> [Task description]: Comb the records below for the string "degrees" and copy each line where it turns up.

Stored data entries
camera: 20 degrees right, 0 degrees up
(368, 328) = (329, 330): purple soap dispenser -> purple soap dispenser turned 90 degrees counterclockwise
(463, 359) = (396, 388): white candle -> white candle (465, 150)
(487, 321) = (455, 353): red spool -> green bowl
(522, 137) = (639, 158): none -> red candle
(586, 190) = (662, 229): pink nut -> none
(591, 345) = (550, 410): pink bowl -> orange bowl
==
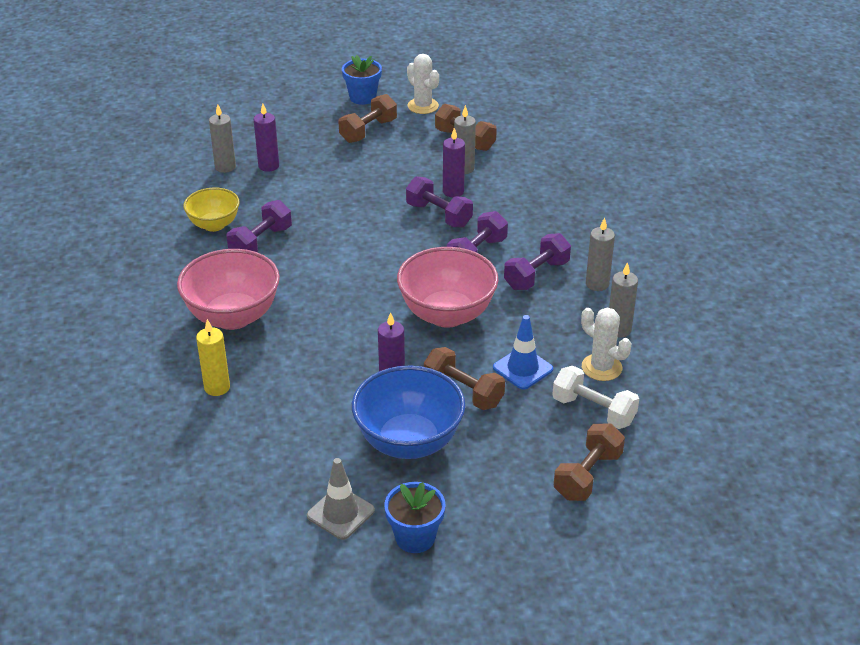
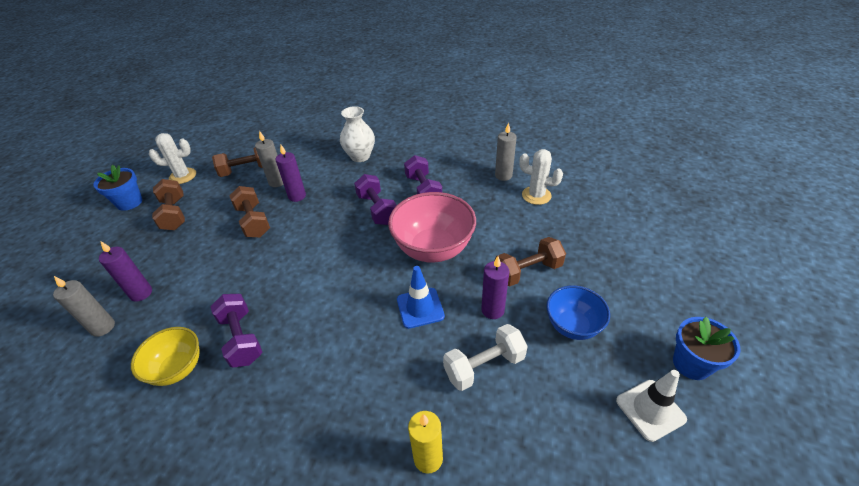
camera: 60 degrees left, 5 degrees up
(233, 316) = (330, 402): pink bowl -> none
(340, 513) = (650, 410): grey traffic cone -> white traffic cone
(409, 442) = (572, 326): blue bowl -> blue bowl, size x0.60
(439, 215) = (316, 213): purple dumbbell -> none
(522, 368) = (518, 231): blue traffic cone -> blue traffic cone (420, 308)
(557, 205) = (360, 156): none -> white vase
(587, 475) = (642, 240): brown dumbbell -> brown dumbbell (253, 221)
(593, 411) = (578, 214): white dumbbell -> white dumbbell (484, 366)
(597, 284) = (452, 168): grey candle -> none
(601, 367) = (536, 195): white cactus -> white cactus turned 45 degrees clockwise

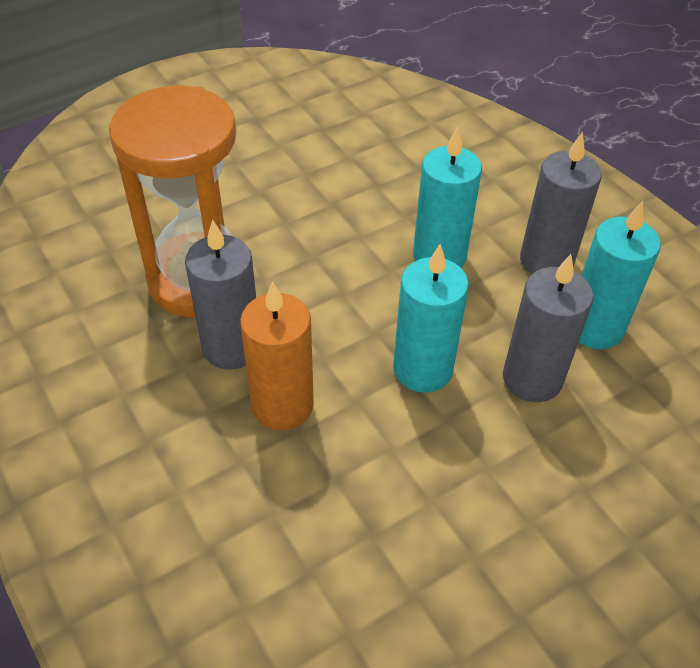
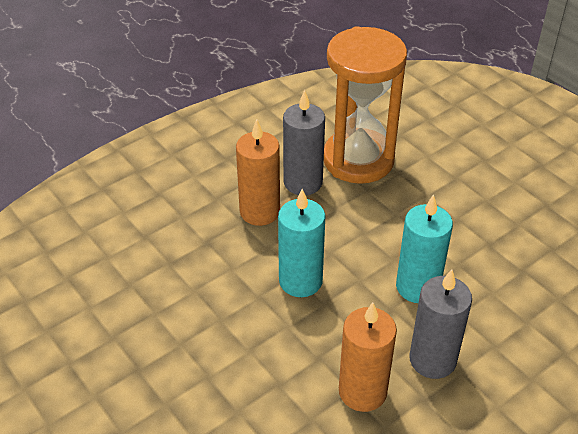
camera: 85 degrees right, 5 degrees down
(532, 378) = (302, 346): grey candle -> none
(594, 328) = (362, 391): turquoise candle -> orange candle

> [Output for this exercise]:
camera: 20 degrees right, 0 degrees up
(368, 328) = (329, 330): purple soap dispenser -> purple soap dispenser turned 90 degrees counterclockwise
camera: 60 degrees left, 5 degrees up
(601, 367) = (536, 195): white cactus -> white cactus turned 45 degrees clockwise
camera: 85 degrees right, 5 degrees down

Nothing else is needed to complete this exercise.